(Information shown)

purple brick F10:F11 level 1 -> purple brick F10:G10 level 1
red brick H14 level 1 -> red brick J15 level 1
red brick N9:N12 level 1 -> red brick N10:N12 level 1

(End Information shown)

# Exercise details
Transcribe the data above in its entirety, exactly.

# Task solution
purple brick F10:F11 level 1 -> purple brick F10:G10 level 1
red brick H14 level 1 -> red brick J15 level 1
red brick N9:N12 level 1 -> red brick N10:N12 level 1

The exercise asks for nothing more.